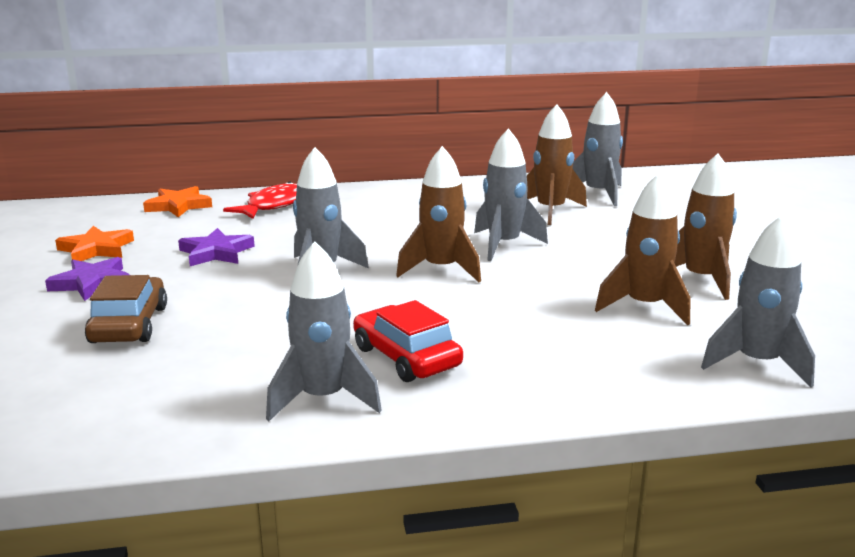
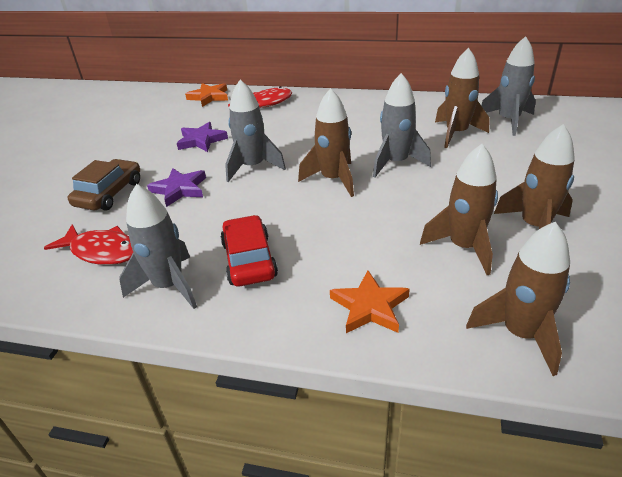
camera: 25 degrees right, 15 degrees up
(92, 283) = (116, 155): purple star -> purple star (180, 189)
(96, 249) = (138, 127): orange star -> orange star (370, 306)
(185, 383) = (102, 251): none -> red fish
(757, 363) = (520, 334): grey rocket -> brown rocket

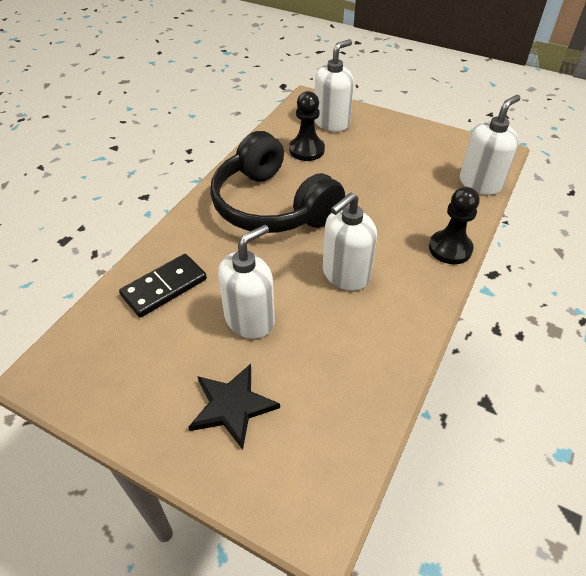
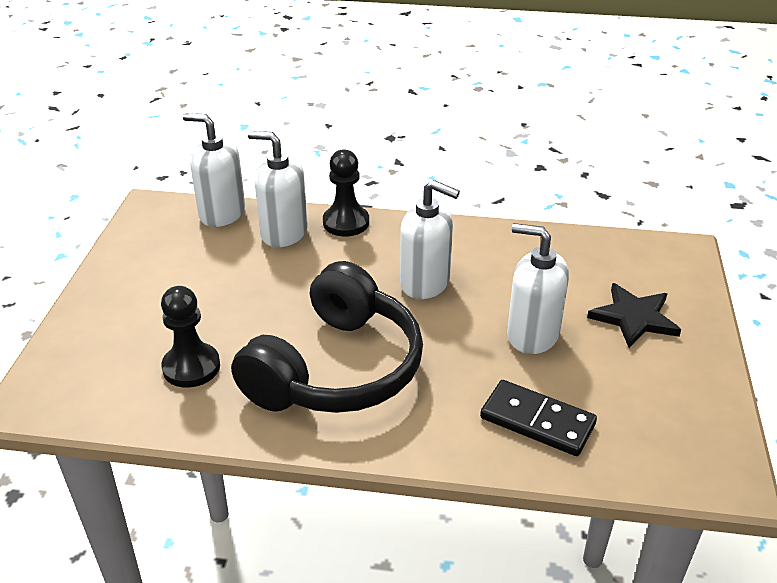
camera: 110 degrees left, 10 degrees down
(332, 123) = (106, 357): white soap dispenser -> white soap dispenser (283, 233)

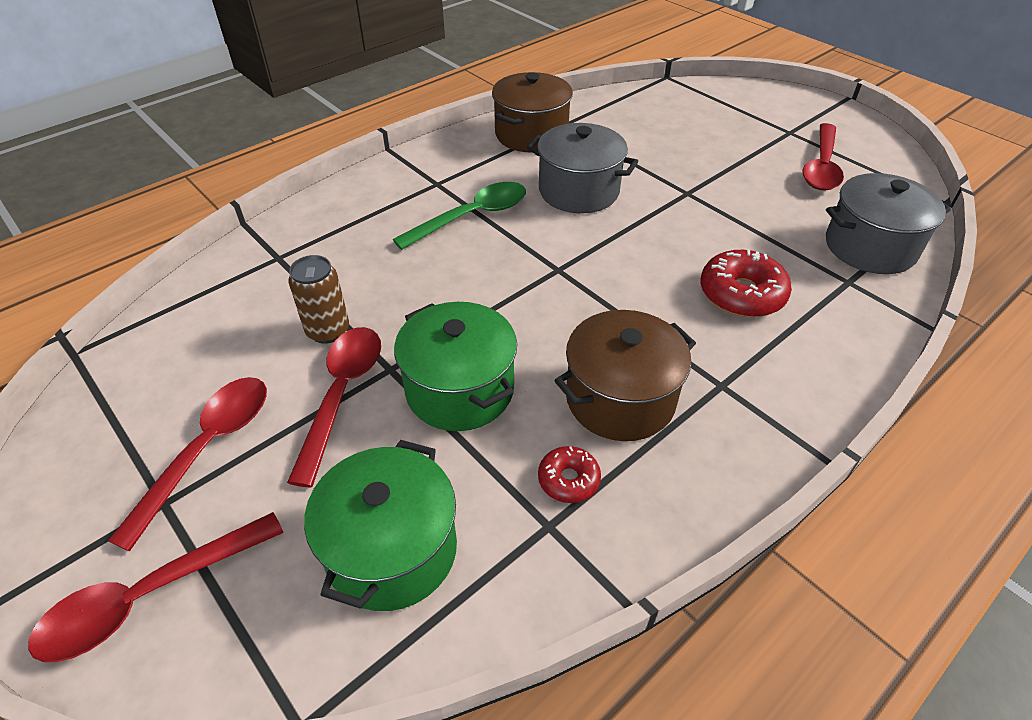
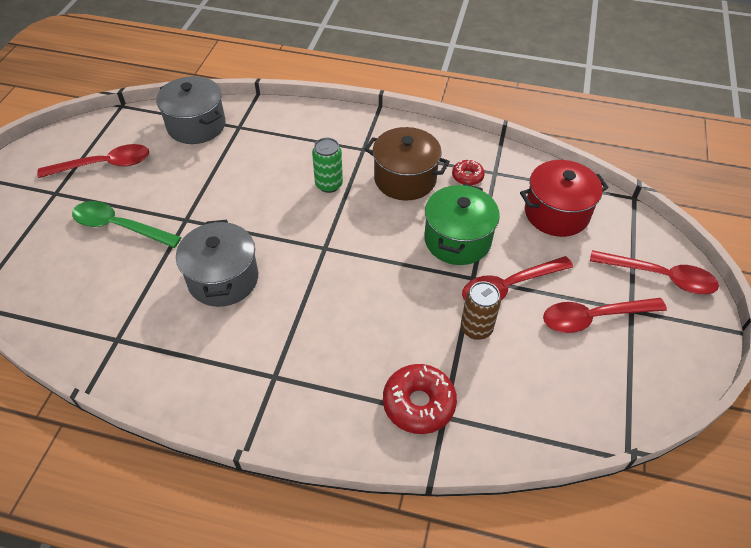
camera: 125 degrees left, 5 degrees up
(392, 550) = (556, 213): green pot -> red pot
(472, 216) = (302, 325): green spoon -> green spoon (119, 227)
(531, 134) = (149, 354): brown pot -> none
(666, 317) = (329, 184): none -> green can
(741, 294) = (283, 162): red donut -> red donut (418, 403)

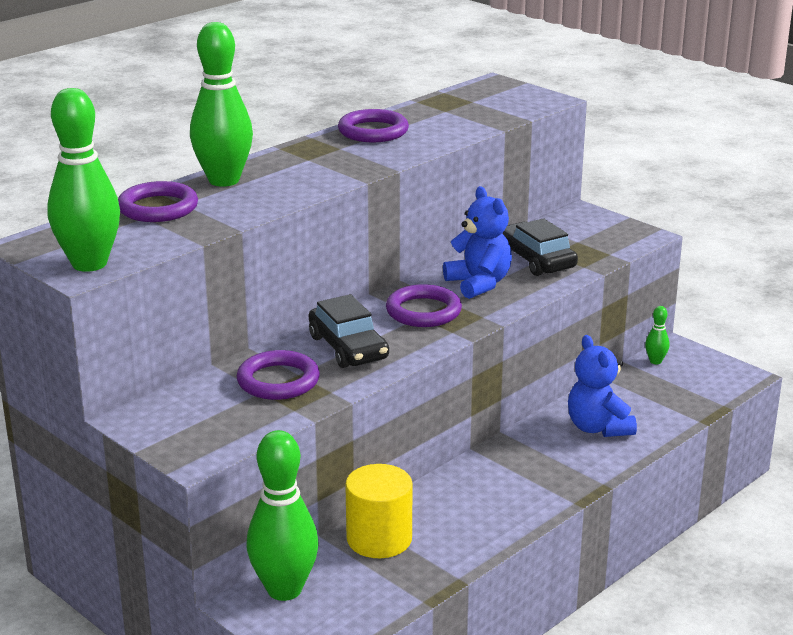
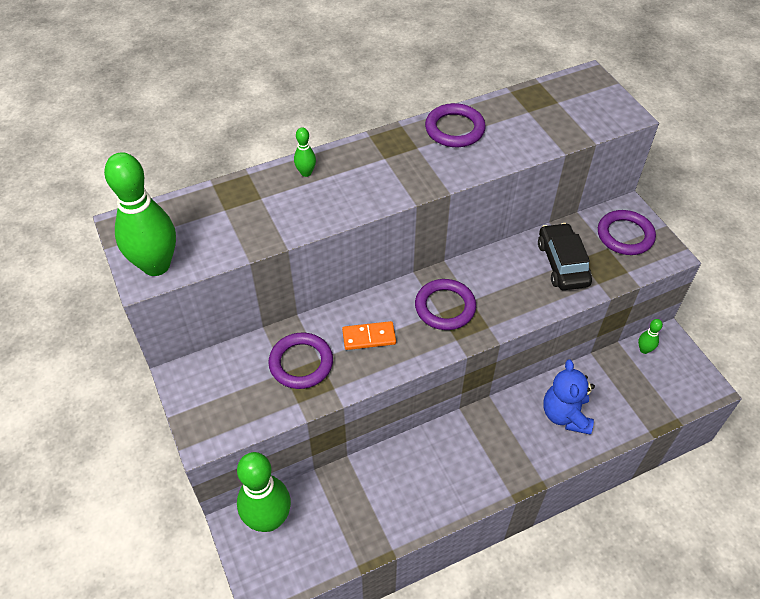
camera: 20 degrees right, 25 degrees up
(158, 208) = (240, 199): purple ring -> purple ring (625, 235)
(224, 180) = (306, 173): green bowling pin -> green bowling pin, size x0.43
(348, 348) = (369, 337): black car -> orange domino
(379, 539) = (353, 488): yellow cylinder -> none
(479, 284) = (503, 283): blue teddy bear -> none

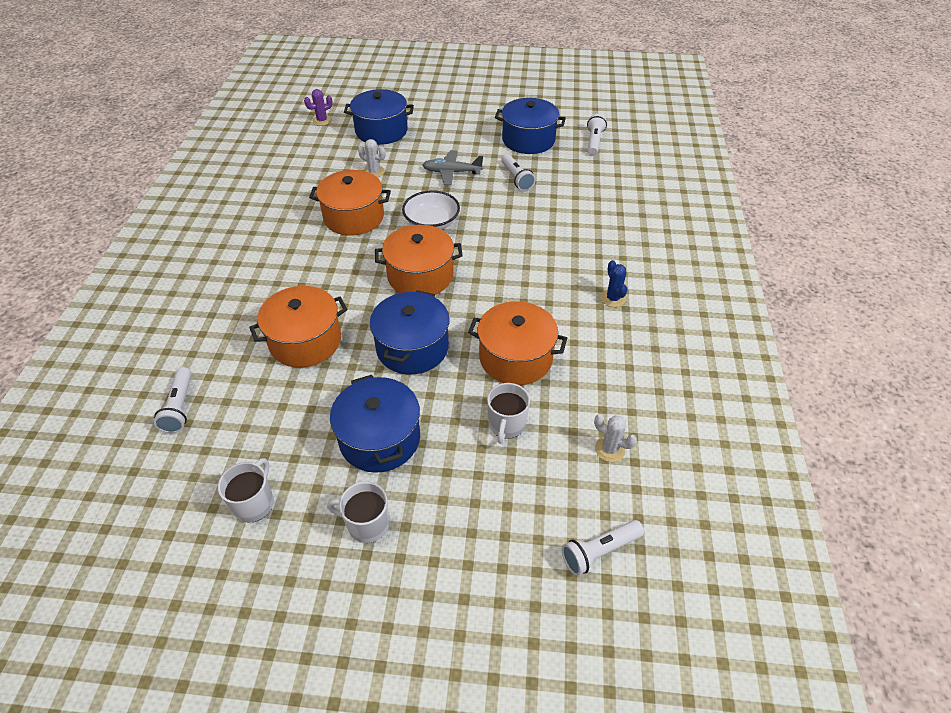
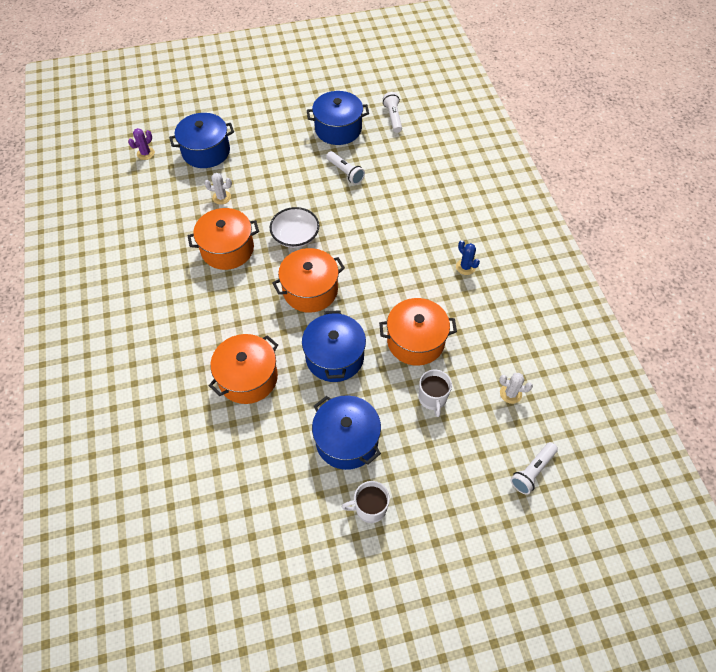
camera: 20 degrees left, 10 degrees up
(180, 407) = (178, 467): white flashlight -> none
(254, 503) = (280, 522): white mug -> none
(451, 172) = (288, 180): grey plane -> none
=======
A faithful copy of every entry is needed, omitting each image.

camera: 25 degrees right, 15 degrees up
(92, 283) = (116, 155): purple star -> purple star (180, 189)
(96, 249) = (138, 127): orange star -> orange star (370, 306)
(185, 383) = (102, 251): none -> red fish
(757, 363) = (520, 334): grey rocket -> brown rocket

camera: 110 degrees left, 10 degrees down
(332, 123) = (106, 357): white soap dispenser -> white soap dispenser (283, 233)

camera: 125 degrees left, 5 degrees up
(392, 550) = (556, 213): green pot -> red pot
(472, 216) = (302, 325): green spoon -> green spoon (119, 227)
(531, 134) = (149, 354): brown pot -> none
(666, 317) = (329, 184): none -> green can
(741, 294) = (283, 162): red donut -> red donut (418, 403)

camera: 20 degrees right, 25 degrees up
(158, 208) = (240, 199): purple ring -> purple ring (625, 235)
(224, 180) = (306, 173): green bowling pin -> green bowling pin, size x0.43
(348, 348) = (369, 337): black car -> orange domino
(379, 539) = (353, 488): yellow cylinder -> none
(479, 284) = (503, 283): blue teddy bear -> none

camera: 20 degrees left, 10 degrees up
(180, 407) = (178, 467): white flashlight -> none
(254, 503) = (280, 522): white mug -> none
(451, 172) = (288, 180): grey plane -> none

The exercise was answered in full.